::: Data :::
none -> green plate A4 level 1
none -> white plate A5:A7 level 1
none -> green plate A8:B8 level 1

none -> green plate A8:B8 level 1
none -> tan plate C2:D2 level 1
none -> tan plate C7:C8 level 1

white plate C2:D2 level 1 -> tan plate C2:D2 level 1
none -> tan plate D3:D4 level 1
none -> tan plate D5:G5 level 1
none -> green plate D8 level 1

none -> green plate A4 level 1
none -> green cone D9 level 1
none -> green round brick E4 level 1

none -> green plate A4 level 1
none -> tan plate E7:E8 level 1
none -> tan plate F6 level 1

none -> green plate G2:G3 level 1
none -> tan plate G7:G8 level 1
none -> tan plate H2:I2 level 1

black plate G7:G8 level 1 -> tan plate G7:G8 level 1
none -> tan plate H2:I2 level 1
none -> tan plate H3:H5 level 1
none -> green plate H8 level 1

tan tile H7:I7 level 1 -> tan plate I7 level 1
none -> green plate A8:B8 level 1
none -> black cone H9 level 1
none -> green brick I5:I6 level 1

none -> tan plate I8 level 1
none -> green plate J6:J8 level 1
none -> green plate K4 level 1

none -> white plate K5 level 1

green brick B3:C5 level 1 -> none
:::
::: Data :::
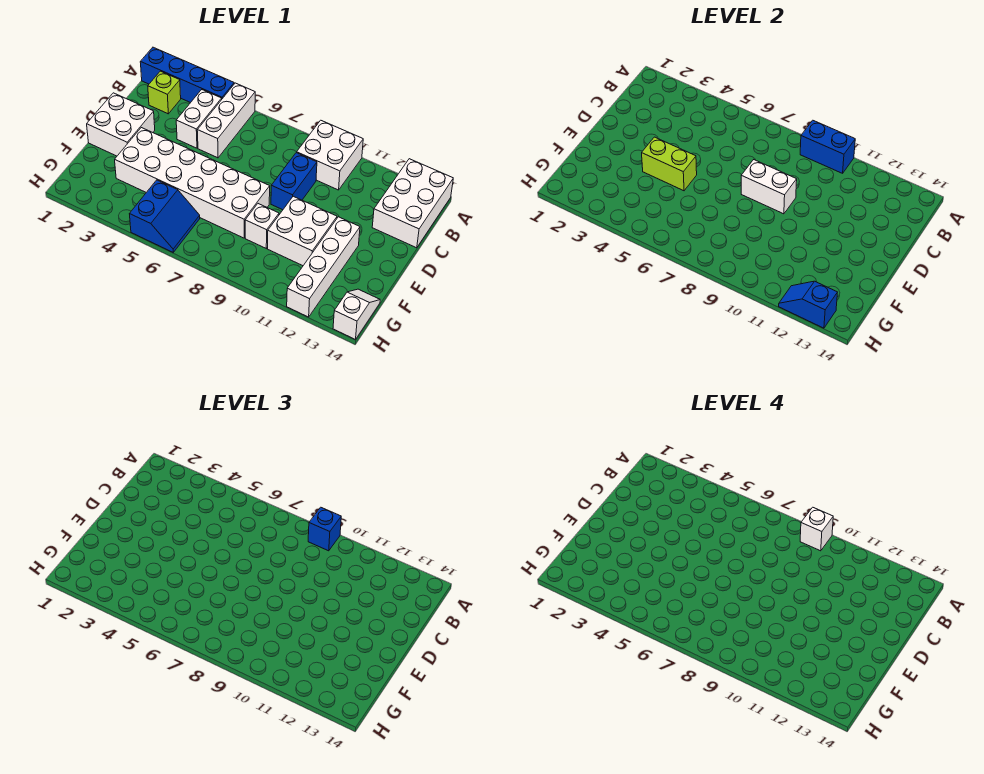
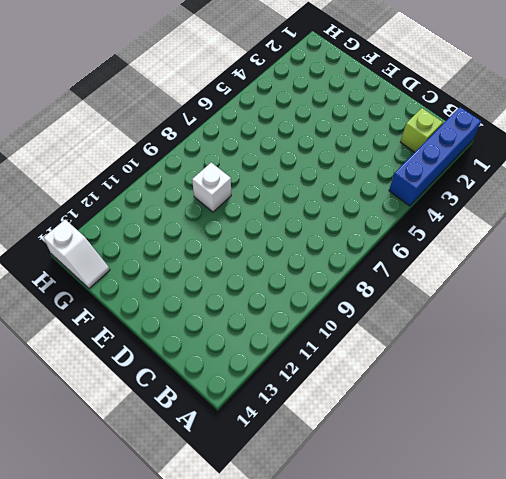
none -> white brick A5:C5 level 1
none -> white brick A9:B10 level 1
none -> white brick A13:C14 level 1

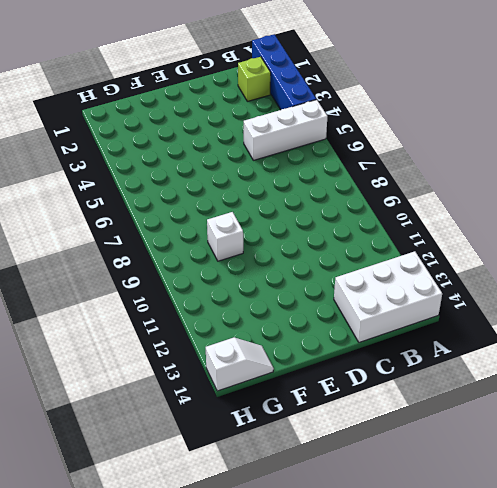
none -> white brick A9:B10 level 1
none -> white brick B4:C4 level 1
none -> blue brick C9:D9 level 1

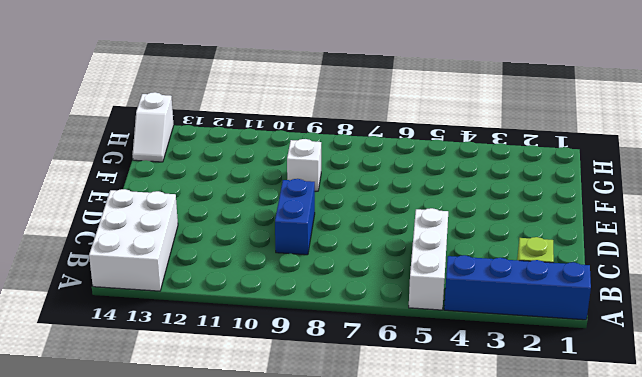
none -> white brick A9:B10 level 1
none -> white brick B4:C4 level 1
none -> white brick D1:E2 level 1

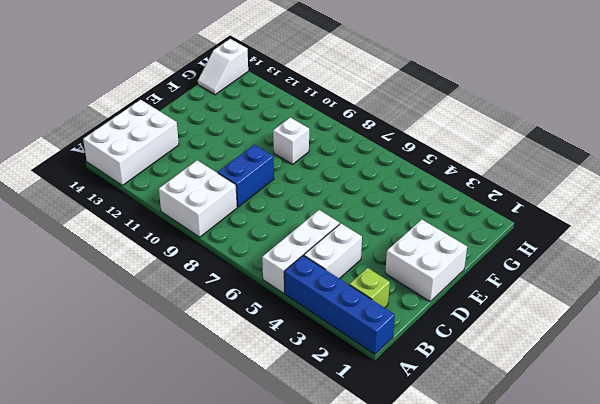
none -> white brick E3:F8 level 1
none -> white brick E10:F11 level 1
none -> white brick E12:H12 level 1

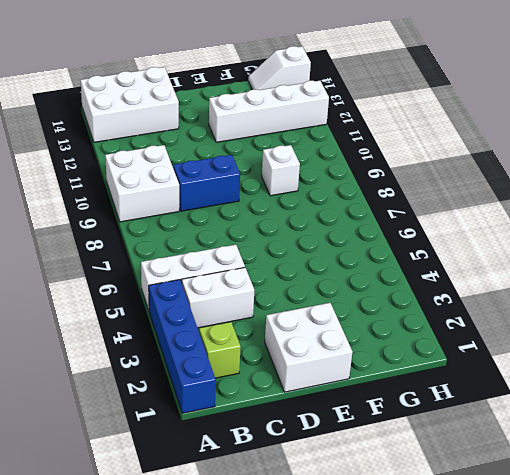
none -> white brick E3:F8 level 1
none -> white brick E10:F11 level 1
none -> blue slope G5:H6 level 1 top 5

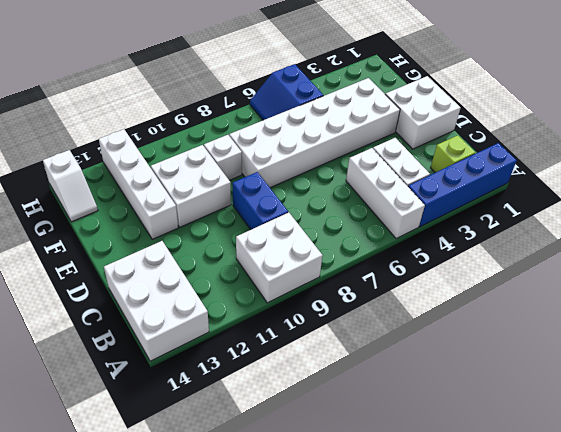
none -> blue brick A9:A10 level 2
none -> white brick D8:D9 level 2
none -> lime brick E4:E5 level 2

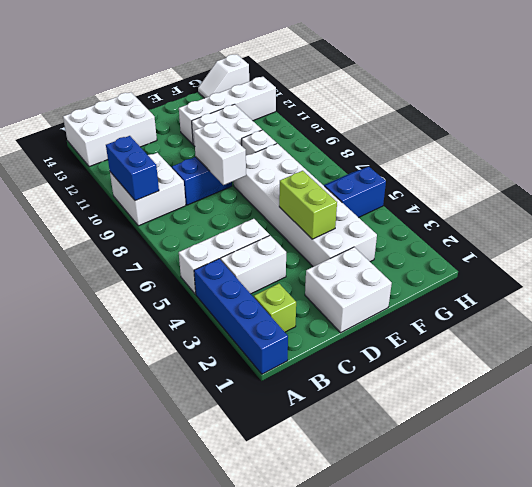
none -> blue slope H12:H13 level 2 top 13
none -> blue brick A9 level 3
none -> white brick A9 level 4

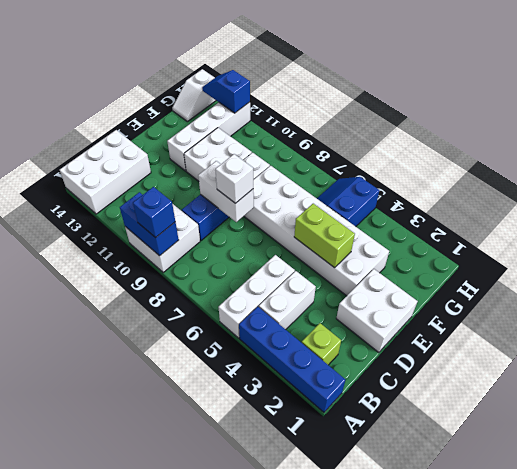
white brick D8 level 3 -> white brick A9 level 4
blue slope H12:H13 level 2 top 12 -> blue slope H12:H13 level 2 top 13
:::
::: Data :::
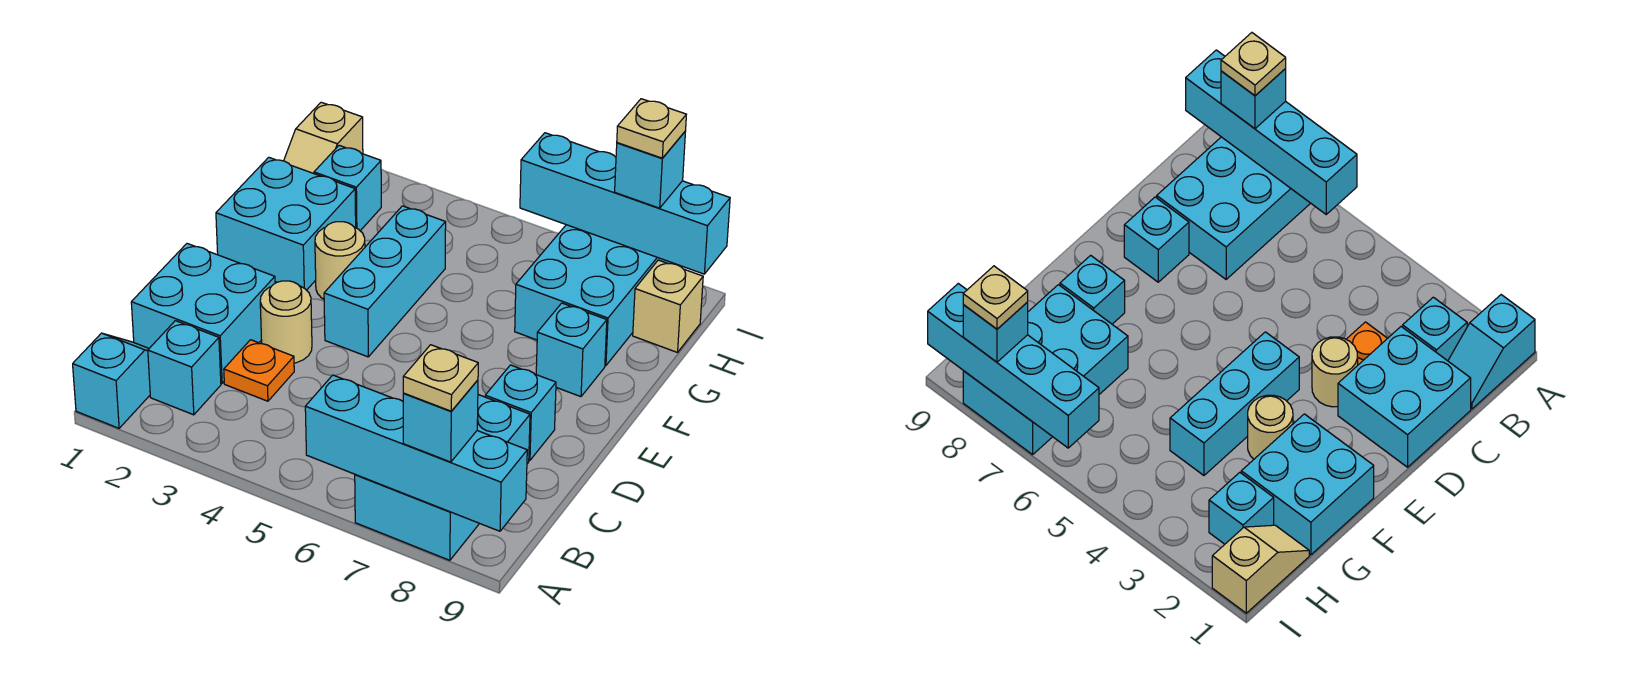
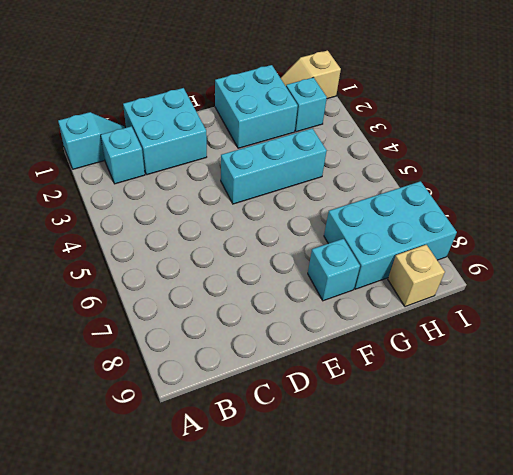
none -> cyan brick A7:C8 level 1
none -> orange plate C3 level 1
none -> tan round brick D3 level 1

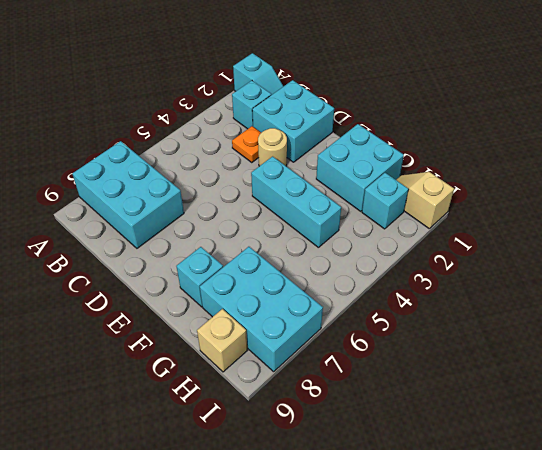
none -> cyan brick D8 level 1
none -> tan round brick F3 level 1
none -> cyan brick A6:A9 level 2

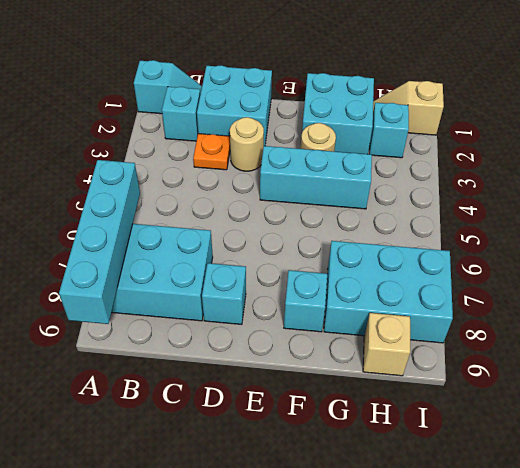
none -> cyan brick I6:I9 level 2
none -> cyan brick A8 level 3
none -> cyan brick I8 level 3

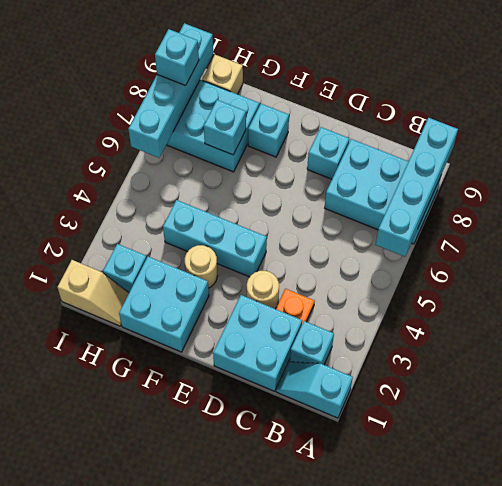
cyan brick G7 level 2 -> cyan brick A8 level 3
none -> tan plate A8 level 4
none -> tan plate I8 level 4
:::
— To do —
In the entries above, which lines run from the one with "none -> white brick A13:C14 level 1" up to and including the one with "white brick D8 level"? Write them out exactly, without the pictures.

— Output of the task —
none -> white brick A13:C14 level 1

none -> white brick A9:B10 level 1
none -> white brick B4:C4 level 1
none -> blue brick C9:D9 level 1

none -> white brick A9:B10 level 1
none -> white brick B4:C4 level 1
none -> white brick D1:E2 level 1

none -> white brick E3:F8 level 1
none -> white brick E10:F11 level 1
none -> white brick E12:H12 level 1

none -> white brick E3:F8 level 1
none -> white brick E10:F11 level 1
none -> blue slope G5:H6 level 1 top 5

none -> blue brick A9:A10 level 2
none -> white brick D8:D9 level 2
none -> lime brick E4:E5 level 2

none -> blue slope H12:H13 level 2 top 13
none -> blue brick A9 level 3
none -> white brick A9 level 4

white brick D8 level 3 -> white brick A9 level 4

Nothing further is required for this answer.